WORK ORDER: Reproduce exactly the opening lines of the listing, stopping after the line that contains "TP1: test point (THR) -> none" and including it.
+++++
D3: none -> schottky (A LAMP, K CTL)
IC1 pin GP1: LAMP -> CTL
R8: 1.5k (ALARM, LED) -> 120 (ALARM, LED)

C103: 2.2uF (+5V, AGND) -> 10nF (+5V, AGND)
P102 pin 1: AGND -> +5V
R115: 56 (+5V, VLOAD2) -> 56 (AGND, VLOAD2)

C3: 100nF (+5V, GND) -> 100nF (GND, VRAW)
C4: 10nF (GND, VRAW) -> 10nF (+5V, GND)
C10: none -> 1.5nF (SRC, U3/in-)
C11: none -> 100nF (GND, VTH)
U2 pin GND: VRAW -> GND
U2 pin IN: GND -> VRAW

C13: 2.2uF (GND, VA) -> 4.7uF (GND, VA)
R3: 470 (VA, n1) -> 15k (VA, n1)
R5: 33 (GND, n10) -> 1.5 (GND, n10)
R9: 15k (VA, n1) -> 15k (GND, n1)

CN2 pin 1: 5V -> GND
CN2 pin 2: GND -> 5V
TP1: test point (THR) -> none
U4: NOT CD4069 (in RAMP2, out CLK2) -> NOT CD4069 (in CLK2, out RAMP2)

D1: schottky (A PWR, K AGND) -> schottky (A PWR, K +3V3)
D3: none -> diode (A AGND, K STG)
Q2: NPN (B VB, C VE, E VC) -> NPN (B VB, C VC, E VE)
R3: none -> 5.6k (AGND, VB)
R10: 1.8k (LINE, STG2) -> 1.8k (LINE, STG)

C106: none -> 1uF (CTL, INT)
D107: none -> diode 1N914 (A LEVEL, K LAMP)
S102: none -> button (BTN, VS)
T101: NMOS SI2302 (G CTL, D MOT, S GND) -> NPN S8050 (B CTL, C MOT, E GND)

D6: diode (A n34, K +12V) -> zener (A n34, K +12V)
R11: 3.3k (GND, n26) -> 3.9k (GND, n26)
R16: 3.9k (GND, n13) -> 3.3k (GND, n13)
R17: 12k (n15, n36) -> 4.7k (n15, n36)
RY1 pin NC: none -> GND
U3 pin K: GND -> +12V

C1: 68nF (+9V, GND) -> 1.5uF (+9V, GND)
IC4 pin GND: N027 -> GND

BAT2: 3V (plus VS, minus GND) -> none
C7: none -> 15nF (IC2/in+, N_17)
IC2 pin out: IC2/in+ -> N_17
+++++
RESPONSE AREA:
D3: none -> schottky (A LAMP, K CTL)
IC1 pin GP1: LAMP -> CTL
R8: 1.5k (ALARM, LED) -> 120 (ALARM, LED)

C103: 2.2uF (+5V, AGND) -> 10nF (+5V, AGND)
P102 pin 1: AGND -> +5V
R115: 56 (+5V, VLOAD2) -> 56 (AGND, VLOAD2)

C3: 100nF (+5V, GND) -> 100nF (GND, VRAW)
C4: 10nF (GND, VRAW) -> 10nF (+5V, GND)
C10: none -> 1.5nF (SRC, U3/in-)
C11: none -> 100nF (GND, VTH)
U2 pin GND: VRAW -> GND
U2 pin IN: GND -> VRAW

C13: 2.2uF (GND, VA) -> 4.7uF (GND, VA)
R3: 470 (VA, n1) -> 15k (VA, n1)
R5: 33 (GND, n10) -> 1.5 (GND, n10)
R9: 15k (VA, n1) -> 15k (GND, n1)

CN2 pin 1: 5V -> GND
CN2 pin 2: GND -> 5V
TP1: test point (THR) -> none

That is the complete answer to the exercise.